Exact copies of the line with "R9: 620 (VDD, VMID) -> 620 (INV, VMID)" and of all lines after it through the end of the entries are required, and no other lines.

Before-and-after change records
• • • • •
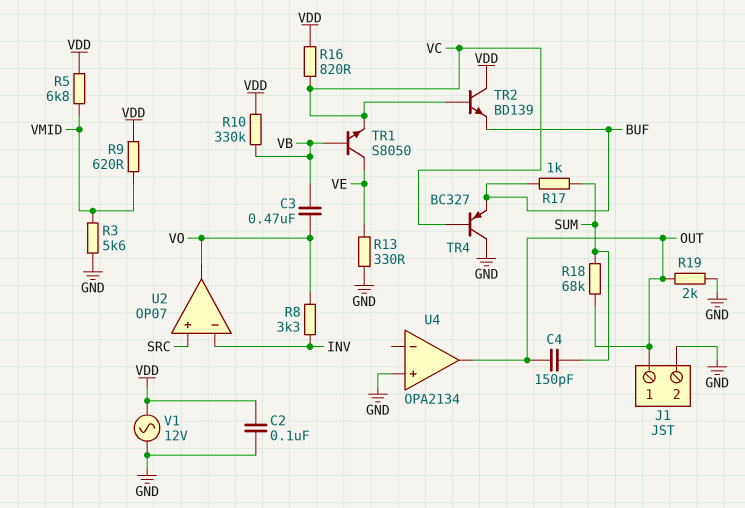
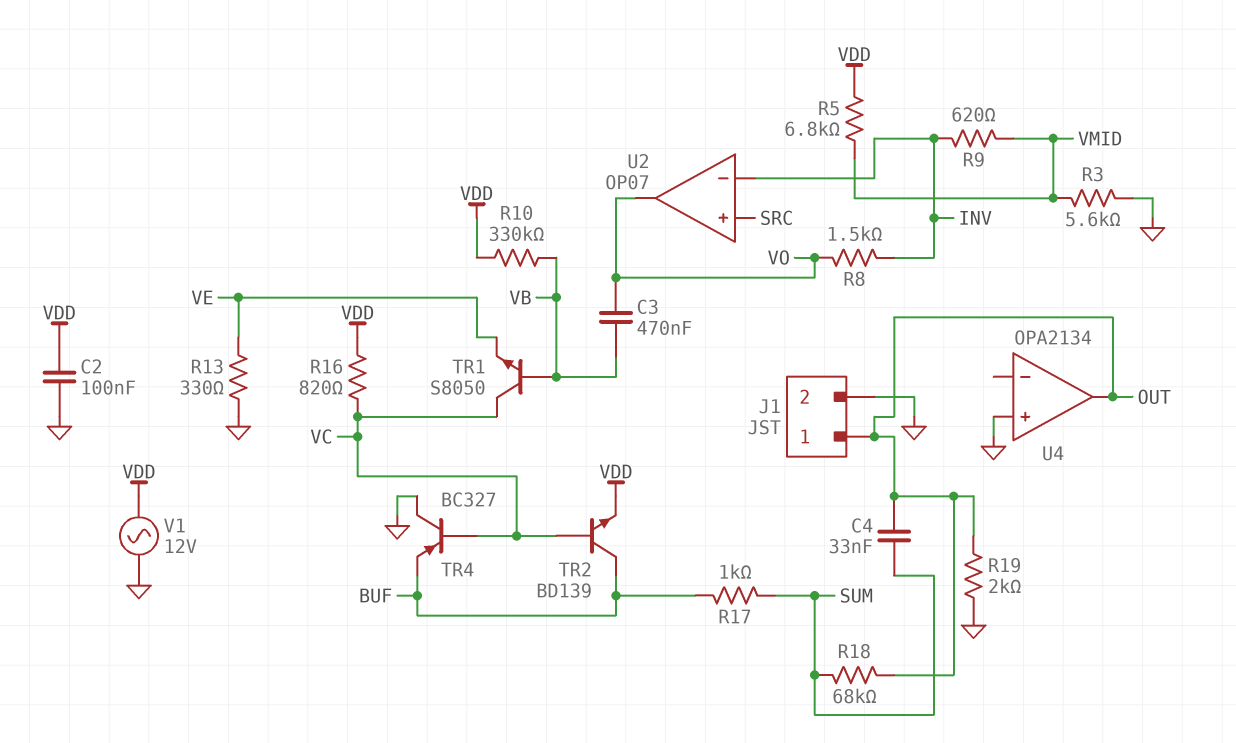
C4: 150pF (OUT, SUM) -> 33nF (OUT, SUM)
R8: 3.3k (INV, VO) -> 1.5k (INV, VO)
R9: 620 (VDD, VMID) -> 620 (INV, VMID)
TR1: NPN S8050 (B VB, C VE, E VC) -> NPN S8050 (B VB, C VC, E VE)
TR2: NPN BD139 (B VC, C VDD, E BUF) -> NPN BD139 (B VC, C BUF, E VDD)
• • • • •
▶ [Task result]
R9: 620 (VDD, VMID) -> 620 (INV, VMID)
TR1: NPN S8050 (B VB, C VE, E VC) -> NPN S8050 (B VB, C VC, E VE)
TR2: NPN BD139 (B VC, C VDD, E BUF) -> NPN BD139 (B VC, C BUF, E VDD)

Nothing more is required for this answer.